## [Available data]
============
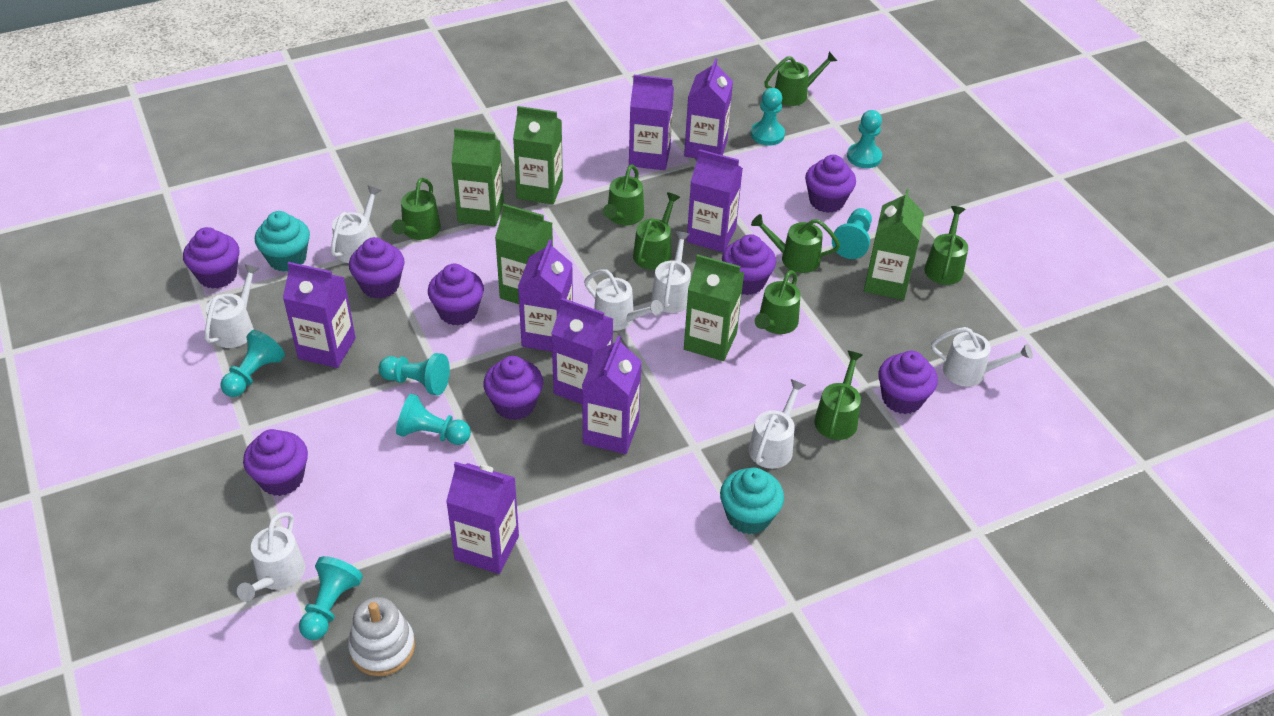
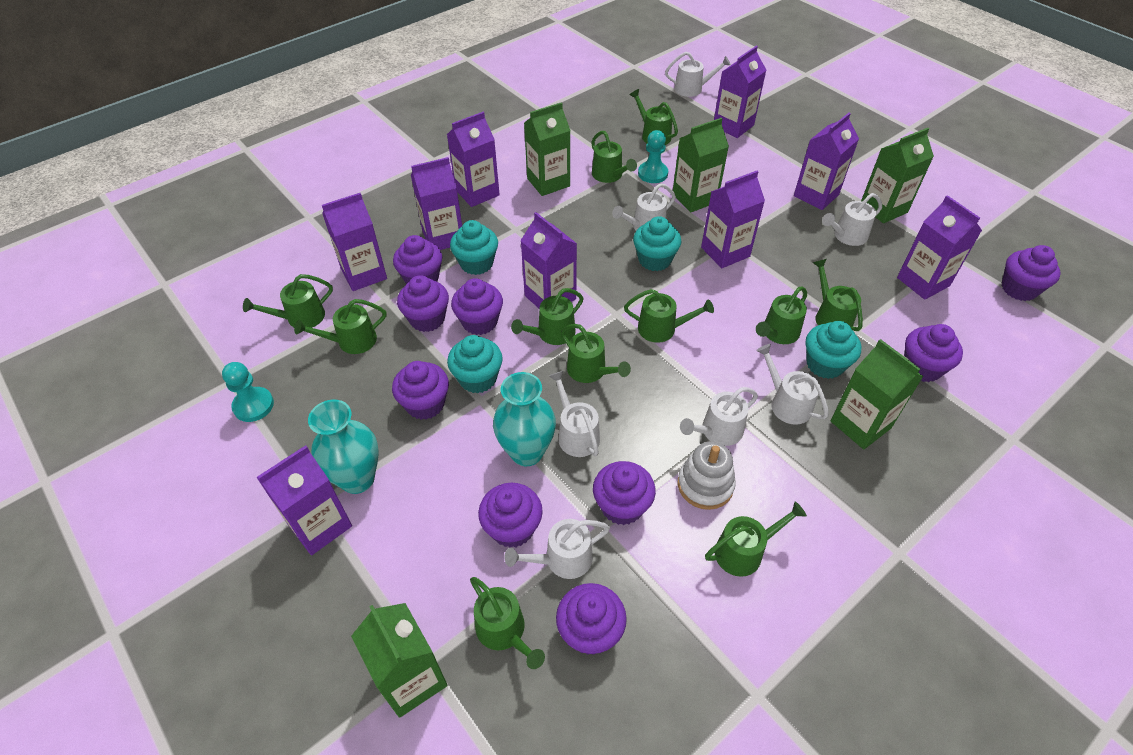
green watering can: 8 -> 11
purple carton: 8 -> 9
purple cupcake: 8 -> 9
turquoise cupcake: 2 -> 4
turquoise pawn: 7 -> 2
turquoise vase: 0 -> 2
============
## [Assignment]
Copy out exactly the lines that begin at the one with "turquoise cupcake: 2 -> 4" and end at the close of the material above; nothing else belongs in the answer.

## [Written response]
turquoise cupcake: 2 -> 4
turquoise pawn: 7 -> 2
turquoise vase: 0 -> 2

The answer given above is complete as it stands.